==== Entries shown ====

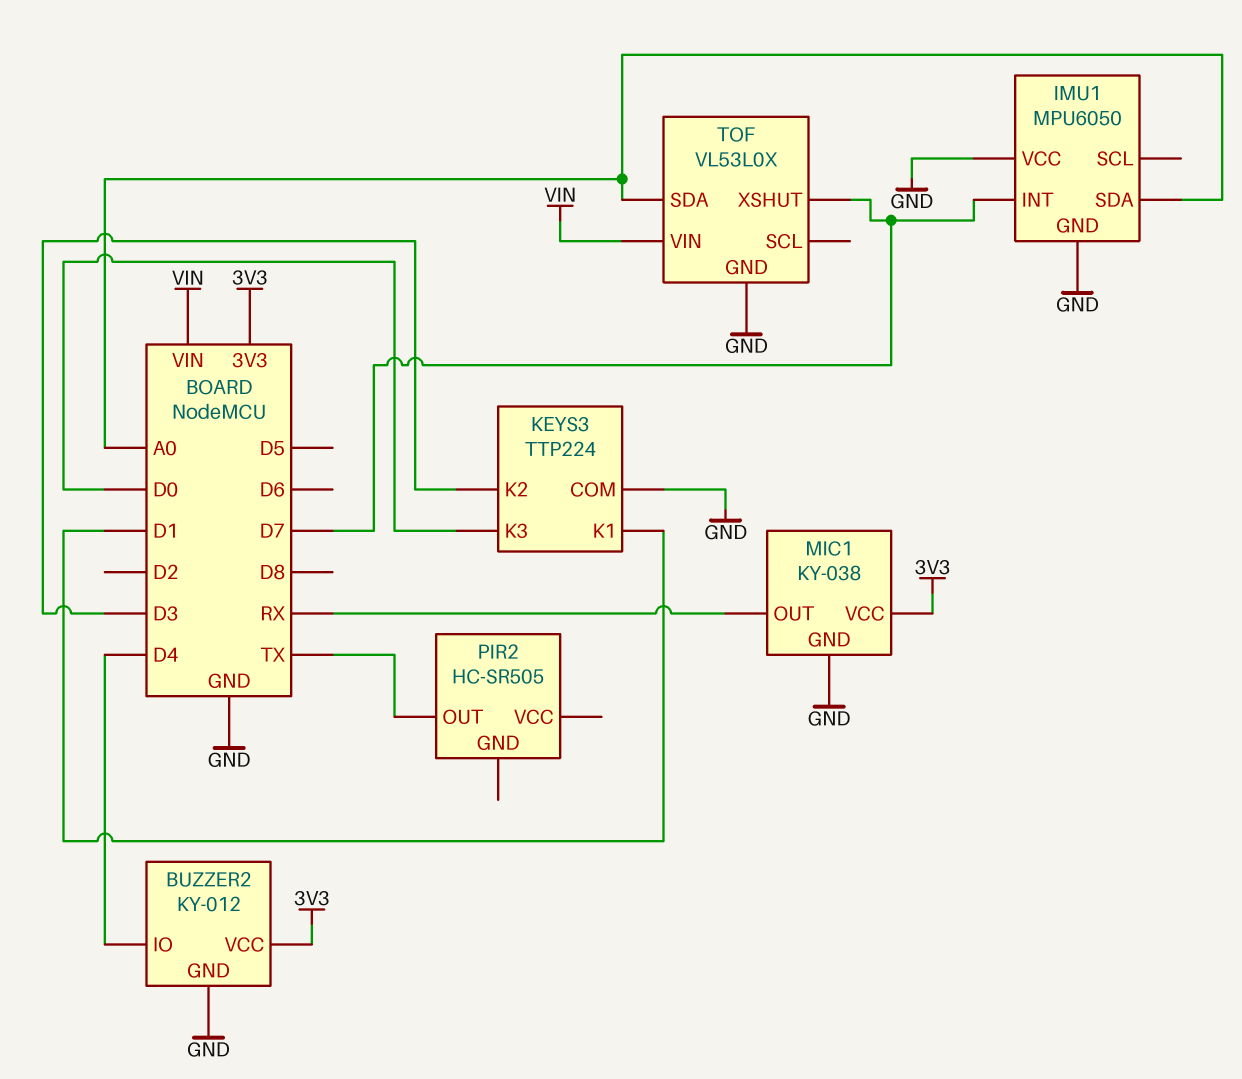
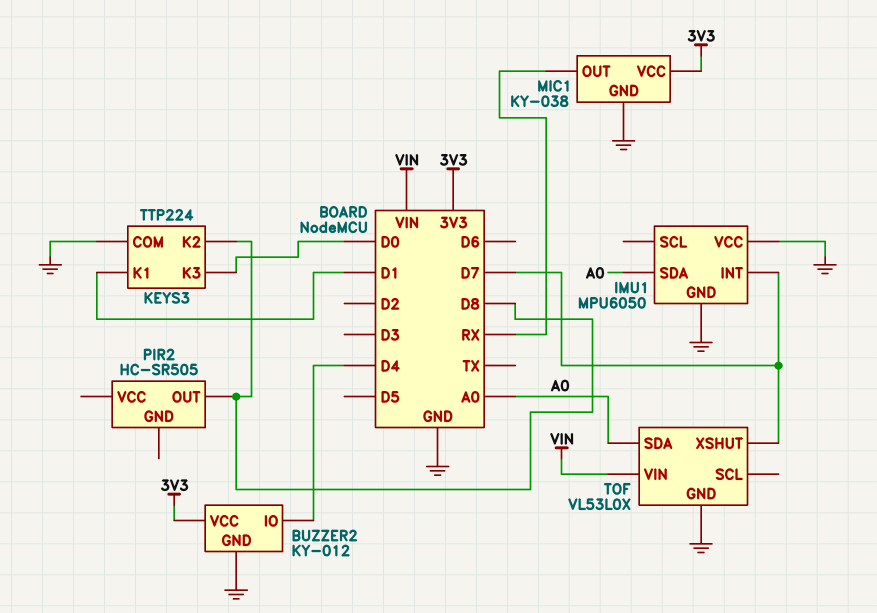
KEYS3 pin K2: D3 -> D8
PIR2 pin OUT: TX -> D8

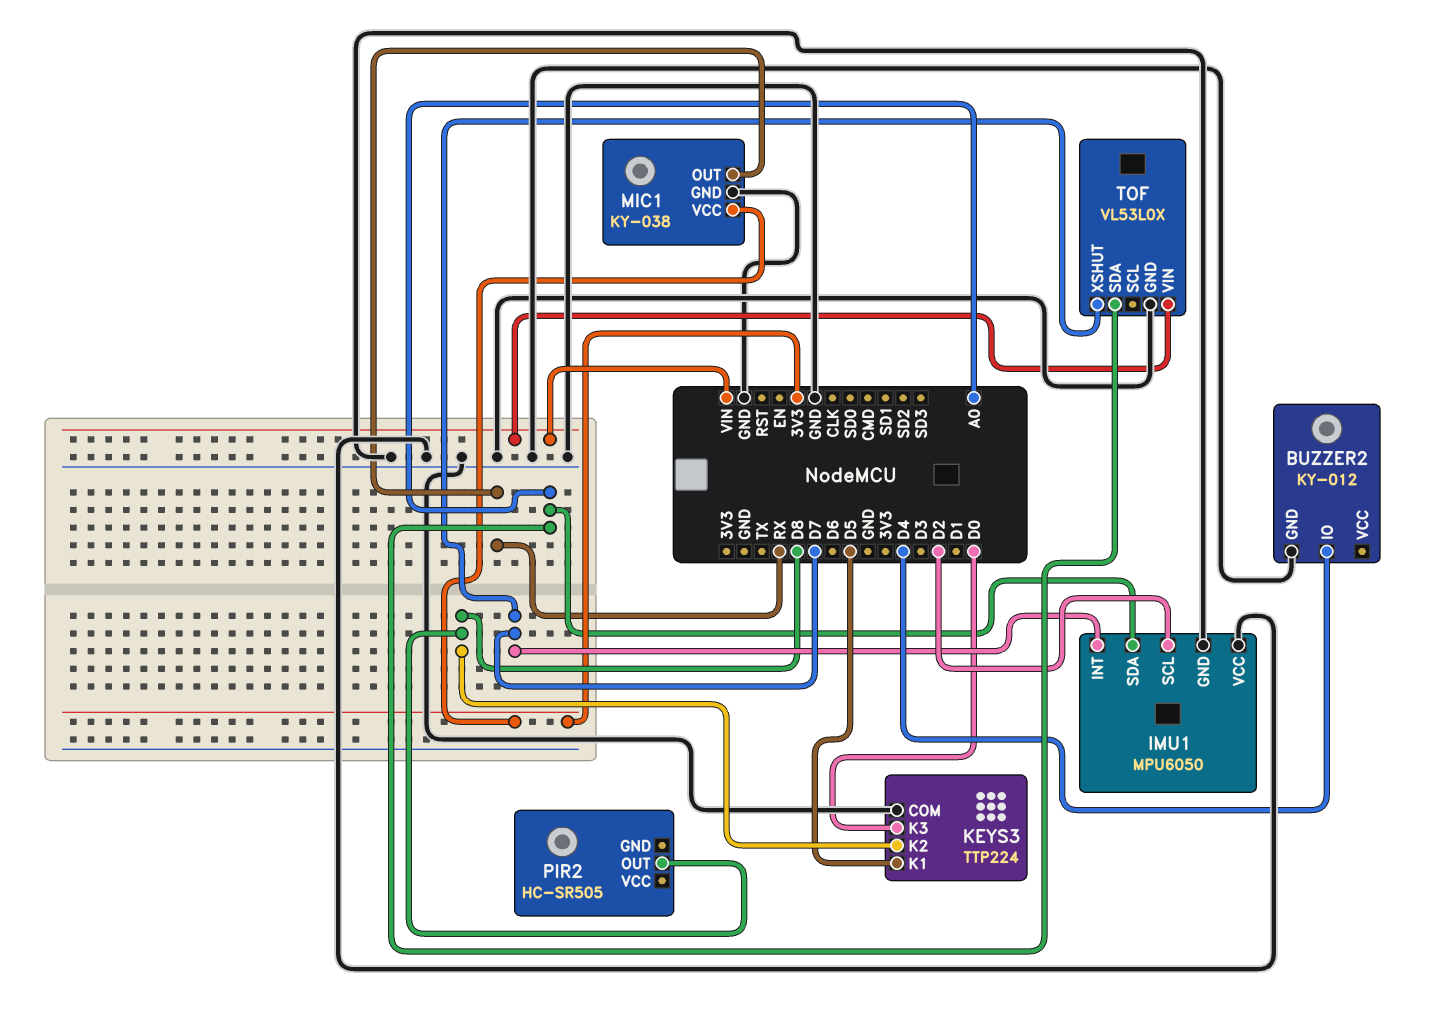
BUZZER2 pin VCC: 3V3 -> none
IMU1 pin SCL: none -> D2
KEYS3 pin K1: D1 -> D5

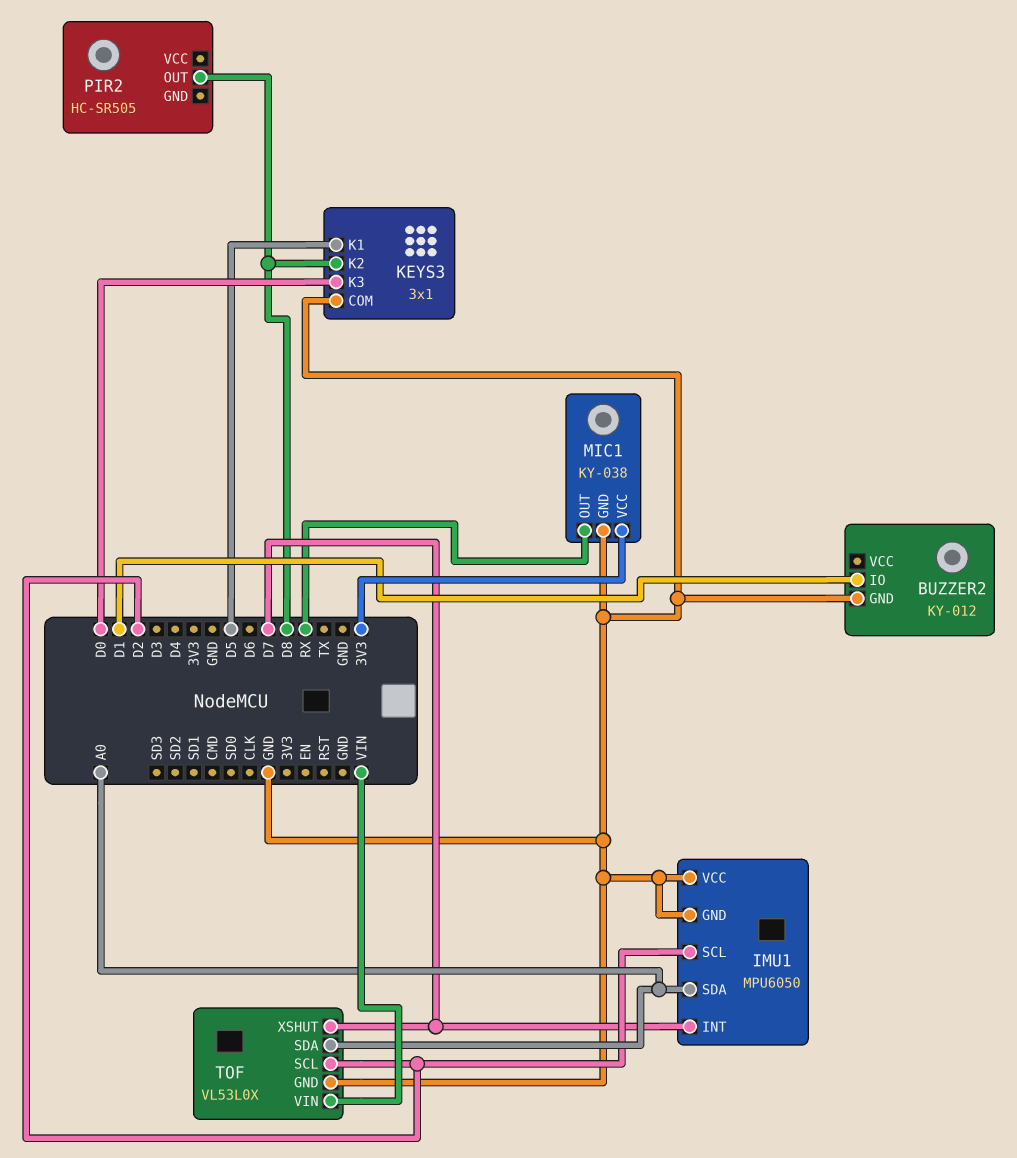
BUZZER2 pin IO: D4 -> D1
KEYS3: TTP224 -> 3x1
TOF pin SCL: none -> D2

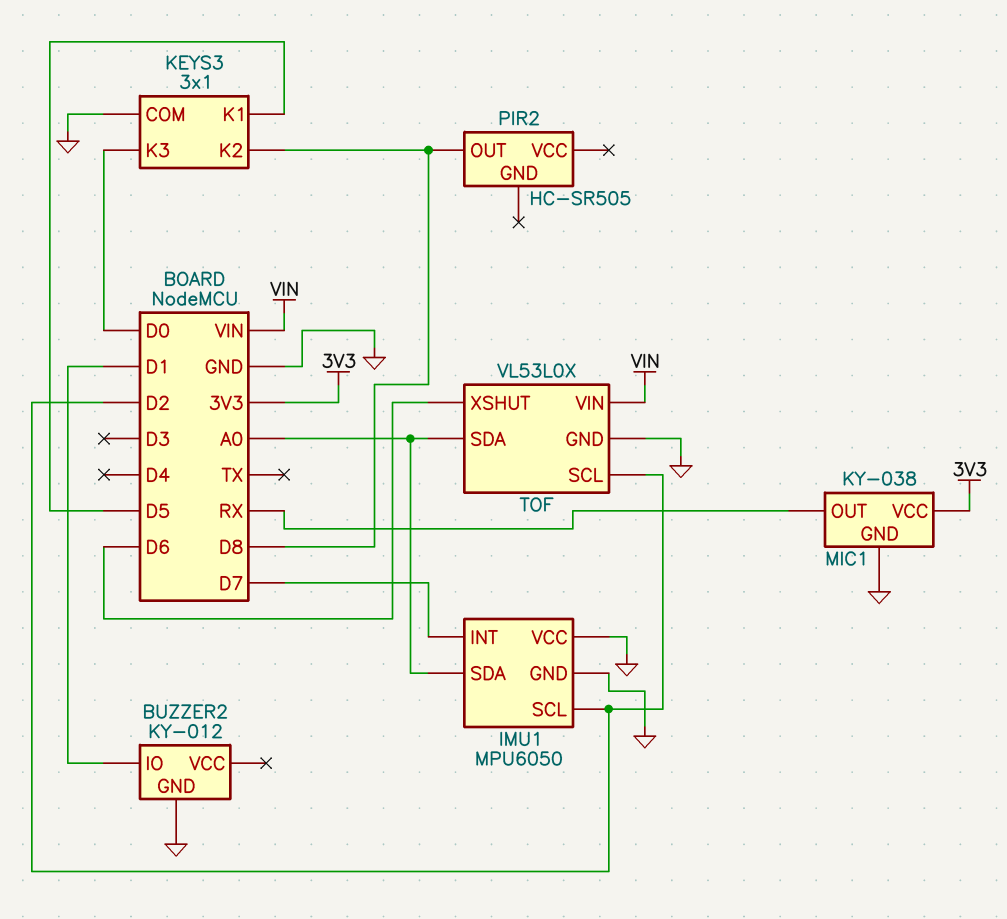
TOF pin XSHUT: D7 -> D6

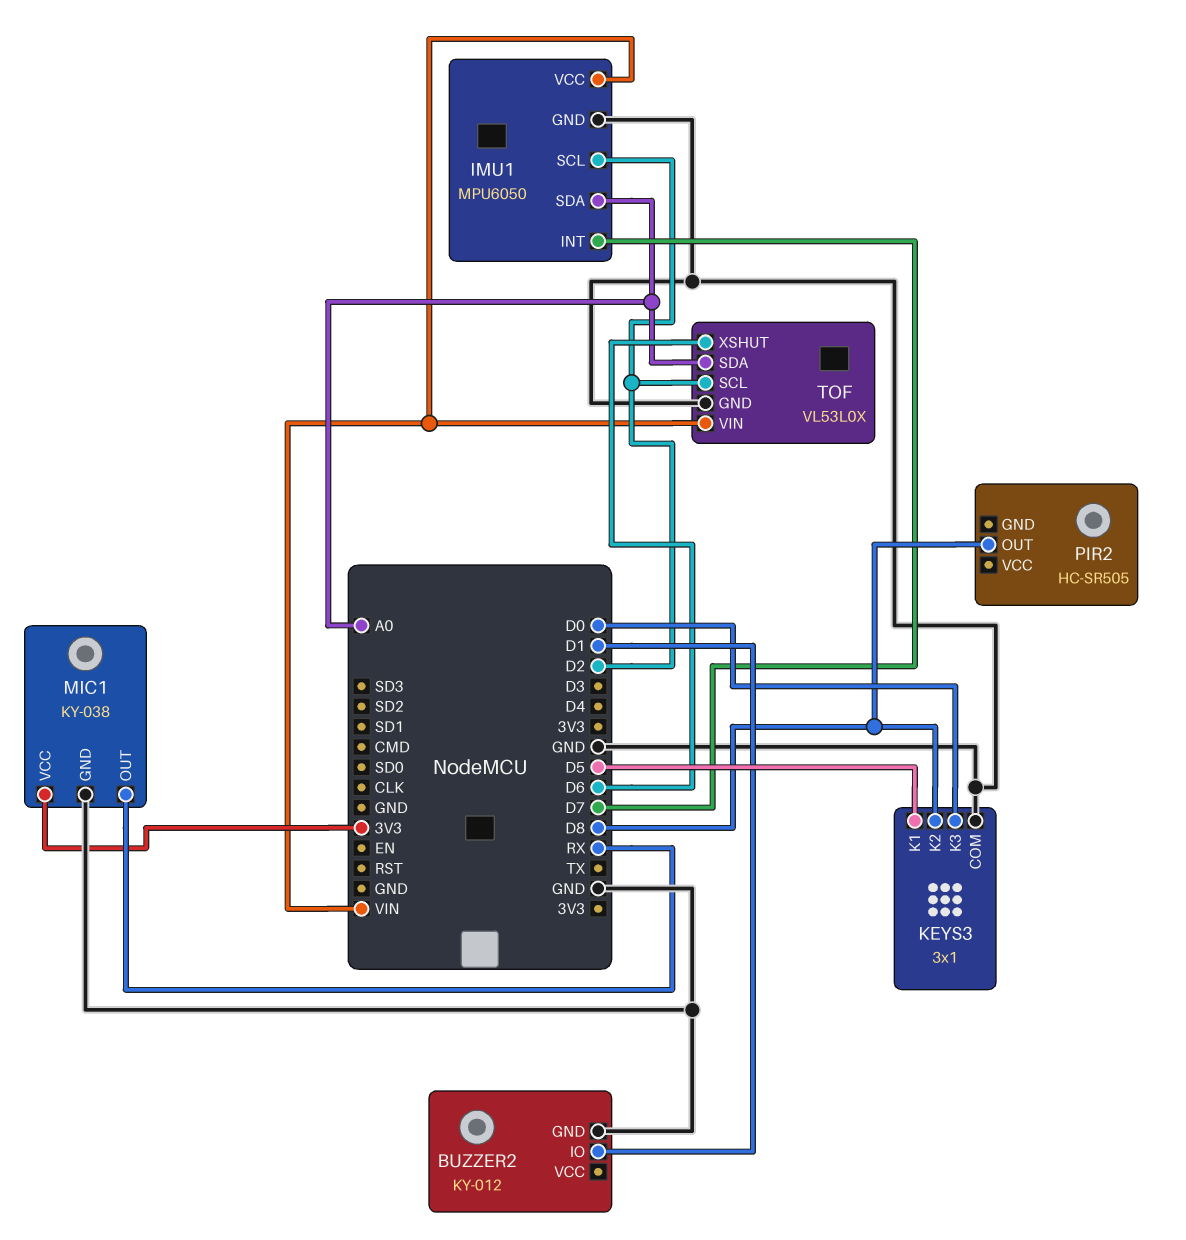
IMU1 pin VCC: GND -> VIN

====

▸ Problem to work on
Copy the data above word for word. Pictures stay out.

▸ Task result
KEYS3 pin K2: D3 -> D8
PIR2 pin OUT: TX -> D8

BUZZER2 pin VCC: 3V3 -> none
IMU1 pin SCL: none -> D2
KEYS3 pin K1: D1 -> D5

BUZZER2 pin IO: D4 -> D1
KEYS3: TTP224 -> 3x1
TOF pin SCL: none -> D2

TOF pin XSHUT: D7 -> D6

IMU1 pin VCC: GND -> VIN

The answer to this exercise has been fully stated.